[Stored items]
%%
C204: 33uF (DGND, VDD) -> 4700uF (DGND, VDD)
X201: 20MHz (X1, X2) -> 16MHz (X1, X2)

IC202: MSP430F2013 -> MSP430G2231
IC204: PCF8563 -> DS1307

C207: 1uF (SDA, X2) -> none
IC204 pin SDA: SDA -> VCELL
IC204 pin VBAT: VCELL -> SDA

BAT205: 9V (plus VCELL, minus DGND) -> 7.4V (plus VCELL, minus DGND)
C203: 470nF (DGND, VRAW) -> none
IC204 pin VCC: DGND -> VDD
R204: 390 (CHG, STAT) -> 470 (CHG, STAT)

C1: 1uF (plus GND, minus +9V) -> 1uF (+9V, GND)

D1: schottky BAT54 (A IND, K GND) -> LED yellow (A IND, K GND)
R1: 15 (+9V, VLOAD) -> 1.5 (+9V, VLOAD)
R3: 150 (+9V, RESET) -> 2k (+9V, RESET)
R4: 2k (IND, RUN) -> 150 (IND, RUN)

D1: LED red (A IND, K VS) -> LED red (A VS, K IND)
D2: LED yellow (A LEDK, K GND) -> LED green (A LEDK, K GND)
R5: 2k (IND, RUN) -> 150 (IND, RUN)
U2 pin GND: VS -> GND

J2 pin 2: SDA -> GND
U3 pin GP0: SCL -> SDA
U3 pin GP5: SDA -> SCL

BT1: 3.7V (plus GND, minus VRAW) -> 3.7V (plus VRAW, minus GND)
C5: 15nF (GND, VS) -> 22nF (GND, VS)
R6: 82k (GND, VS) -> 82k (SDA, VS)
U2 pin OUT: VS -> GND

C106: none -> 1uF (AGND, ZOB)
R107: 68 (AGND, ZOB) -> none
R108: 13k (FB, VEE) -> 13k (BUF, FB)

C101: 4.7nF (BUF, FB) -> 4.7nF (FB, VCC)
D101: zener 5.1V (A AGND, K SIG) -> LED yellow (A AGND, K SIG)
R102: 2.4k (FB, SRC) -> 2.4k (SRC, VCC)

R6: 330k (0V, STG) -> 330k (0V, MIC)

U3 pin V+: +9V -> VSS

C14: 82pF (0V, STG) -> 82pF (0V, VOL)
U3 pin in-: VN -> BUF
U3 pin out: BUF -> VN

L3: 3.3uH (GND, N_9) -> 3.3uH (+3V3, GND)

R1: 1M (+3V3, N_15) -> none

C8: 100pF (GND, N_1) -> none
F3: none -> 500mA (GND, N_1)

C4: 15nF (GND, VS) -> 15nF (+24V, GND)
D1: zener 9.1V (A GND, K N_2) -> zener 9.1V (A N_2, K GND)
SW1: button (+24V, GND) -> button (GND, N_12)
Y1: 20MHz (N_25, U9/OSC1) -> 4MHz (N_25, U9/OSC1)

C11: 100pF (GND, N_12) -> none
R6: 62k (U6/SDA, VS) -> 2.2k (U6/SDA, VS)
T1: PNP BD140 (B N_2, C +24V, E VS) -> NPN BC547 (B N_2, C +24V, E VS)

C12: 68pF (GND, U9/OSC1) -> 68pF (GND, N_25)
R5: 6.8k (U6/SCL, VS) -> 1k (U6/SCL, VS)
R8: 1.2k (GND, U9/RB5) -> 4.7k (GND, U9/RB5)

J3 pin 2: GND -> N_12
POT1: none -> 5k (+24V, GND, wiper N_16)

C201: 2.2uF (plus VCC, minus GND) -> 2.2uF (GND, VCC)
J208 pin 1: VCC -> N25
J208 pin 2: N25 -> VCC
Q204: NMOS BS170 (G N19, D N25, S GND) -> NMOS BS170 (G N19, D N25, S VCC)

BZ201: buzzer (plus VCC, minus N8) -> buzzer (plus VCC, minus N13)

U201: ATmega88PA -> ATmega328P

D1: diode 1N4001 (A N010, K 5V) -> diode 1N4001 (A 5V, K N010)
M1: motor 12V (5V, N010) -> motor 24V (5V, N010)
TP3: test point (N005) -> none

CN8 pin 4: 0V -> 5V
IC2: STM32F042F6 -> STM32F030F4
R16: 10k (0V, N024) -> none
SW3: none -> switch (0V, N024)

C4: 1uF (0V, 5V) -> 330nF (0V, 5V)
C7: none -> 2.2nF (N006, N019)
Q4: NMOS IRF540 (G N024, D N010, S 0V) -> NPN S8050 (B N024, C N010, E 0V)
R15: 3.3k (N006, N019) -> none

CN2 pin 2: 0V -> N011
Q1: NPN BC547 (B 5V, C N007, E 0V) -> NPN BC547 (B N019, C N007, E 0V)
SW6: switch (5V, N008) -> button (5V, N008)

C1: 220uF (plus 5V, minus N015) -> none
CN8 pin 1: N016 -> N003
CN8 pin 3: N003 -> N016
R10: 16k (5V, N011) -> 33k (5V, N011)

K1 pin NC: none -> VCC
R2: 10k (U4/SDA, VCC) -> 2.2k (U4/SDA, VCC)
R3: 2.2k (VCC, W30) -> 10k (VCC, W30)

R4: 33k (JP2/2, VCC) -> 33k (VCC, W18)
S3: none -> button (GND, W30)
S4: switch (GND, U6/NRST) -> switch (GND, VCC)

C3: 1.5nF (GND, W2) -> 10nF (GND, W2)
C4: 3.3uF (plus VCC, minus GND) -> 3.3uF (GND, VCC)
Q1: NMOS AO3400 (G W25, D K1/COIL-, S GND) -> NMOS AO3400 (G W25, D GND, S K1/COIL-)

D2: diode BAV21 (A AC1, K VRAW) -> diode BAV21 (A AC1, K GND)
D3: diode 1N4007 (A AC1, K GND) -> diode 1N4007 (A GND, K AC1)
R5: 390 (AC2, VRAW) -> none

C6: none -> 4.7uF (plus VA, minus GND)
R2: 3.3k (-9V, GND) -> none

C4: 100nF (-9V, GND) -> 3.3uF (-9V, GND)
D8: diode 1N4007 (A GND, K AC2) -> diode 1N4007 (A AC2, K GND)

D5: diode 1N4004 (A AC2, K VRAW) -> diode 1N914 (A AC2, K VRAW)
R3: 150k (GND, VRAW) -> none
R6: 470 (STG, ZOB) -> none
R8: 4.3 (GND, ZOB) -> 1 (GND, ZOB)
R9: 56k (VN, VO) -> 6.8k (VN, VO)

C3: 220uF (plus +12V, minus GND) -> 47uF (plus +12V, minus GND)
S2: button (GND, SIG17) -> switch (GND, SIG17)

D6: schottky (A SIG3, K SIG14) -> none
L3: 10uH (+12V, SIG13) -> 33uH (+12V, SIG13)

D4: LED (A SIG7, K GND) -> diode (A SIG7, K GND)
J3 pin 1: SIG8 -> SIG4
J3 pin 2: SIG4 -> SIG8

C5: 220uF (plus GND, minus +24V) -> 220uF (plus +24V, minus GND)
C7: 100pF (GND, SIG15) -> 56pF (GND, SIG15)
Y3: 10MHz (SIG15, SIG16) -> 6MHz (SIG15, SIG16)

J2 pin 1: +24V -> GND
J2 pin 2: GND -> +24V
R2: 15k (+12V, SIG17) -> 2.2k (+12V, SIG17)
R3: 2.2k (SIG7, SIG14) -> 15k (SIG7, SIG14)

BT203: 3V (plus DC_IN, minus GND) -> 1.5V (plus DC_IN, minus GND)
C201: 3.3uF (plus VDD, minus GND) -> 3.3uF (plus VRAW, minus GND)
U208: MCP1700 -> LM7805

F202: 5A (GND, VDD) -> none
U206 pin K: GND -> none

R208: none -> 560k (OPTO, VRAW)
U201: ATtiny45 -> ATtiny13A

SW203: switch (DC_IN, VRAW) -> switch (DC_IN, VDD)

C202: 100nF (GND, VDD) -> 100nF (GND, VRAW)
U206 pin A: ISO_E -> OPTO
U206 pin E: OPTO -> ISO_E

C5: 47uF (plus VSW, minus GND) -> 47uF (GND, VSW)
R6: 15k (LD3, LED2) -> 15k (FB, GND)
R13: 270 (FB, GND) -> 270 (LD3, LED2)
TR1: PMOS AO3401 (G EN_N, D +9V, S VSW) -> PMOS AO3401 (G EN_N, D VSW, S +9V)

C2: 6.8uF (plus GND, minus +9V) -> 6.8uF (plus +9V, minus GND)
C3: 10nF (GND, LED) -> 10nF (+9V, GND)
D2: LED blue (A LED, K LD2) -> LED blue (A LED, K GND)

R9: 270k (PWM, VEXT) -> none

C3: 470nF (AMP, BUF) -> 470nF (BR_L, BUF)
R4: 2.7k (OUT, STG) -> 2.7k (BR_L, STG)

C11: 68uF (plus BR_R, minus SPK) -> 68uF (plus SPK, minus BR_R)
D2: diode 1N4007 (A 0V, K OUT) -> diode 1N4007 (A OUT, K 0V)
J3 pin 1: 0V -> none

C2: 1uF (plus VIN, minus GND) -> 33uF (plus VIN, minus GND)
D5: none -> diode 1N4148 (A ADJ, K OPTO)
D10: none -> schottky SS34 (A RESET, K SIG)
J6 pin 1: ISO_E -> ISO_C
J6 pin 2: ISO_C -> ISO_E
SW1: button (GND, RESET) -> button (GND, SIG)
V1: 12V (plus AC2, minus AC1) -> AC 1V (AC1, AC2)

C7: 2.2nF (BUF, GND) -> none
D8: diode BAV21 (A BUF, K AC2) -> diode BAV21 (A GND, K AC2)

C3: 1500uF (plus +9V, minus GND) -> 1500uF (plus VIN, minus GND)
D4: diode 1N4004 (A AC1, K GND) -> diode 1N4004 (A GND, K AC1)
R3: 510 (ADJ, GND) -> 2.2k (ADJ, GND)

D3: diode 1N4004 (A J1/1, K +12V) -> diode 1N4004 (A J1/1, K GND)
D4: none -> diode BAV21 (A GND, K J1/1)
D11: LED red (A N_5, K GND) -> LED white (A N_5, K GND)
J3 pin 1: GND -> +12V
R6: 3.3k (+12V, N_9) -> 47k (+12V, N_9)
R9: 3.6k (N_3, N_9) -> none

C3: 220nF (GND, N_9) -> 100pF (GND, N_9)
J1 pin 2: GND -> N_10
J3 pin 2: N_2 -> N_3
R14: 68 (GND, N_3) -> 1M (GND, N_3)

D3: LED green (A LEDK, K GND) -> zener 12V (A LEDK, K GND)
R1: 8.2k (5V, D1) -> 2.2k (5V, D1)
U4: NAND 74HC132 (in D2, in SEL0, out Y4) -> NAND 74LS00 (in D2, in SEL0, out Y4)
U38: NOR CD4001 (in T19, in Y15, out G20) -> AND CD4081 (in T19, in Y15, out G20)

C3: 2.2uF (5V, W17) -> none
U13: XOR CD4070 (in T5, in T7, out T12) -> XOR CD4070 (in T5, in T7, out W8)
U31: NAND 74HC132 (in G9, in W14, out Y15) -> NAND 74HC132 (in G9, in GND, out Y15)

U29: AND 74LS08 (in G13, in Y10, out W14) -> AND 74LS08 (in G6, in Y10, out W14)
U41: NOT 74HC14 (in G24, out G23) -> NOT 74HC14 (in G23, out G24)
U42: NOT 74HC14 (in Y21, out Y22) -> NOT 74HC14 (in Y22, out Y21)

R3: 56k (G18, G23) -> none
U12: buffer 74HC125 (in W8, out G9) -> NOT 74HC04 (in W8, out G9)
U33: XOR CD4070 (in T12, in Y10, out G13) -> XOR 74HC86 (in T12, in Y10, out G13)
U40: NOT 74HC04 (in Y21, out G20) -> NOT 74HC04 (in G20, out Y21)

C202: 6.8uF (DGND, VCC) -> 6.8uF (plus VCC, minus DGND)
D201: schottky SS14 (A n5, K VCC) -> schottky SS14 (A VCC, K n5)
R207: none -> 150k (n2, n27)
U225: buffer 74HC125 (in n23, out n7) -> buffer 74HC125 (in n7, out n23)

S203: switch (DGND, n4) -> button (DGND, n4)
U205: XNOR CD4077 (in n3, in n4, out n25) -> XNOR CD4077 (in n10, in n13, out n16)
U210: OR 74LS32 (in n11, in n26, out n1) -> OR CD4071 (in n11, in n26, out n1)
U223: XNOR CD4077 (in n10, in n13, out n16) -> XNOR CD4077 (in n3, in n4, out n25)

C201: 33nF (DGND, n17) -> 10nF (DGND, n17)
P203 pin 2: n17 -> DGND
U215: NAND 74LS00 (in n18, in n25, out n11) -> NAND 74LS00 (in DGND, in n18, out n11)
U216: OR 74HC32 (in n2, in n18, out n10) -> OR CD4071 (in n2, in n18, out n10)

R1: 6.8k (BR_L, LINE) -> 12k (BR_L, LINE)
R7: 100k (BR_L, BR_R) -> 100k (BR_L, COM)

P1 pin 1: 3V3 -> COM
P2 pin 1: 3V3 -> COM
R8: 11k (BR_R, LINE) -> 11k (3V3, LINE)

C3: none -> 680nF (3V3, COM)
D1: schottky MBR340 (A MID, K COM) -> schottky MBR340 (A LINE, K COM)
%%
• _Task goal_
Reply with the number of lines in the preceding entries that contain "green", and no other words.

• _Exercise answer_
2